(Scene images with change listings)
****************

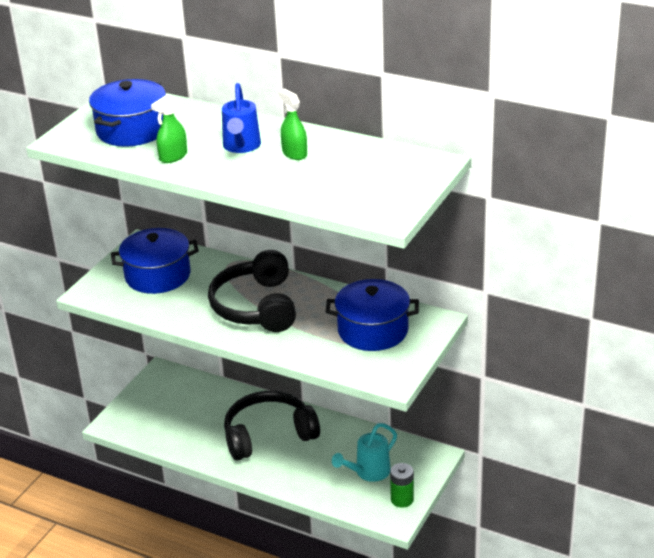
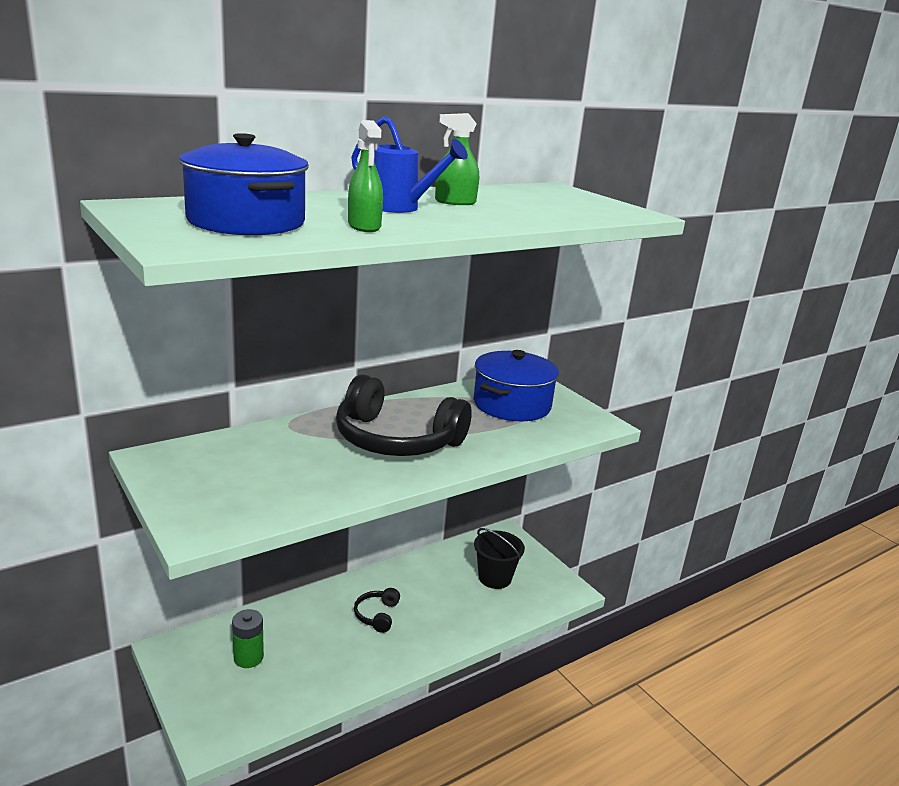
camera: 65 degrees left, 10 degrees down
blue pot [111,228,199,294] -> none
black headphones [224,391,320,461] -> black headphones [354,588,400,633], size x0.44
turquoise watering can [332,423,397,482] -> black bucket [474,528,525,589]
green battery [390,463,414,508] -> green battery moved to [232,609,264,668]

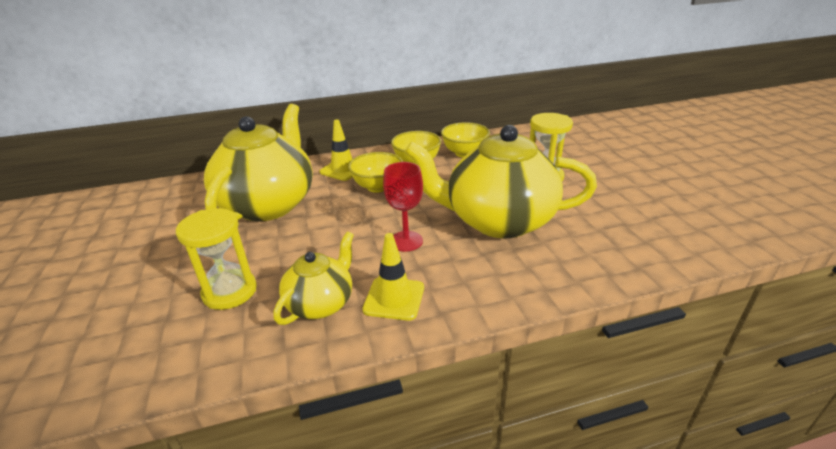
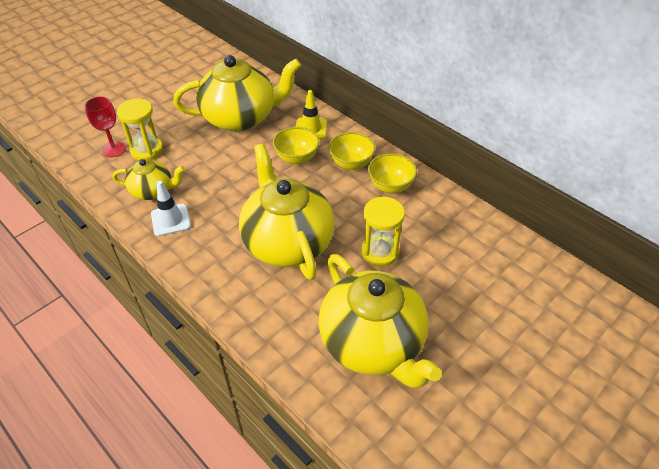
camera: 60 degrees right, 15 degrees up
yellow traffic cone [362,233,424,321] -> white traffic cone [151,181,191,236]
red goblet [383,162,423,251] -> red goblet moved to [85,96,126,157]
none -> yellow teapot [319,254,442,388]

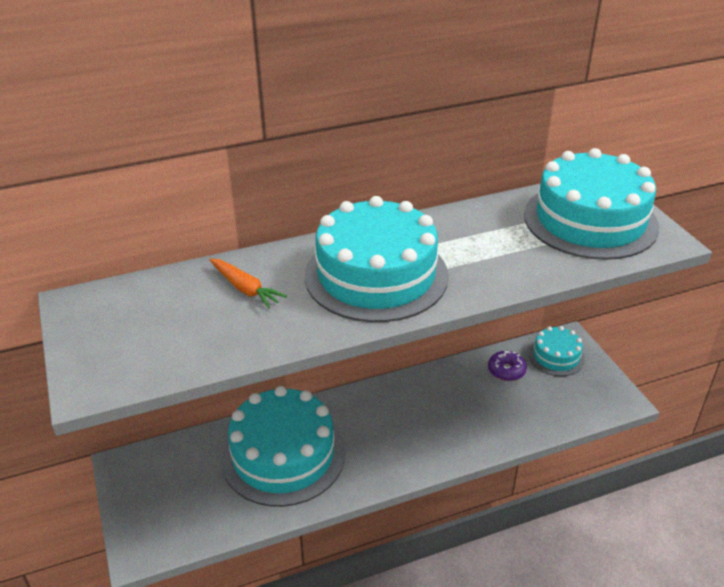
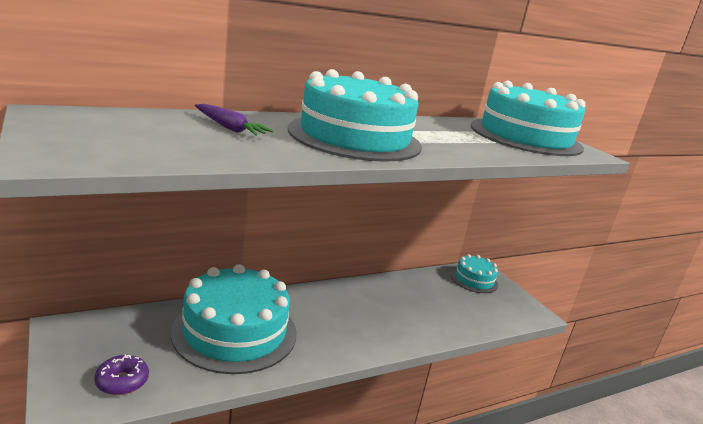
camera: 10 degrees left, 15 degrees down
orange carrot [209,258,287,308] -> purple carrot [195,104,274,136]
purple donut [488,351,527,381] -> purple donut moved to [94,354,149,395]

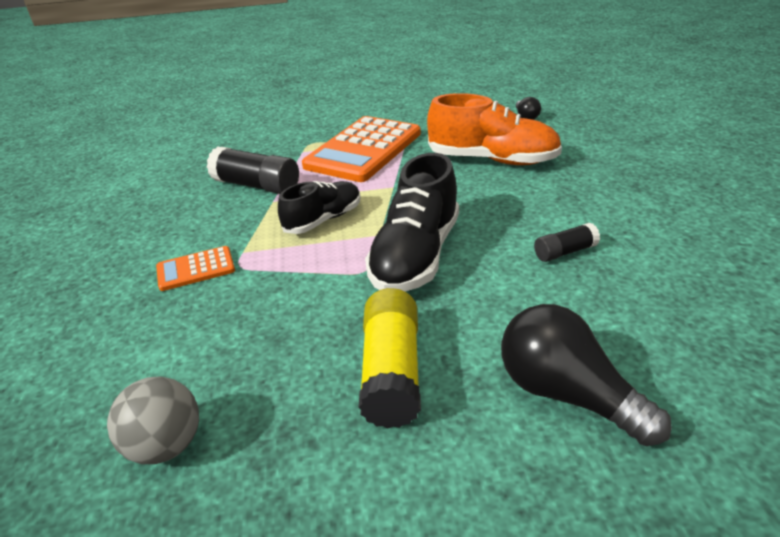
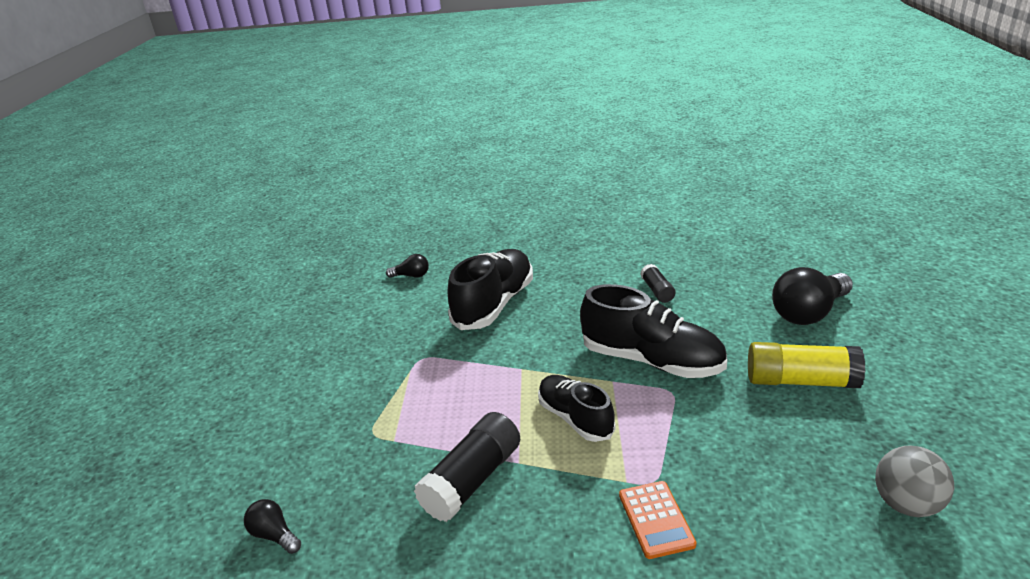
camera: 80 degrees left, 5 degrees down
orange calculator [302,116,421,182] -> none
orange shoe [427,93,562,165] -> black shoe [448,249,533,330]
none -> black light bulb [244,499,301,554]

****************

Set all of the records down once more, letter for letter, with the images removed.

▶ [ANSWER SECTION]:
camera: 65 degrees left, 10 degrees down
blue pot [111,228,199,294] -> none
black headphones [224,391,320,461] -> black headphones [354,588,400,633], size x0.44
turquoise watering can [332,423,397,482] -> black bucket [474,528,525,589]
green battery [390,463,414,508] -> green battery moved to [232,609,264,668]

camera: 60 degrees right, 15 degrees up
yellow traffic cone [362,233,424,321] -> white traffic cone [151,181,191,236]
red goblet [383,162,423,251] -> red goblet moved to [85,96,126,157]
none -> yellow teapot [319,254,442,388]

camera: 10 degrees left, 15 degrees down
orange carrot [209,258,287,308] -> purple carrot [195,104,274,136]
purple donut [488,351,527,381] -> purple donut moved to [94,354,149,395]

camera: 80 degrees left, 5 degrees down
orange calculator [302,116,421,182] -> none
orange shoe [427,93,562,165] -> black shoe [448,249,533,330]
none -> black light bulb [244,499,301,554]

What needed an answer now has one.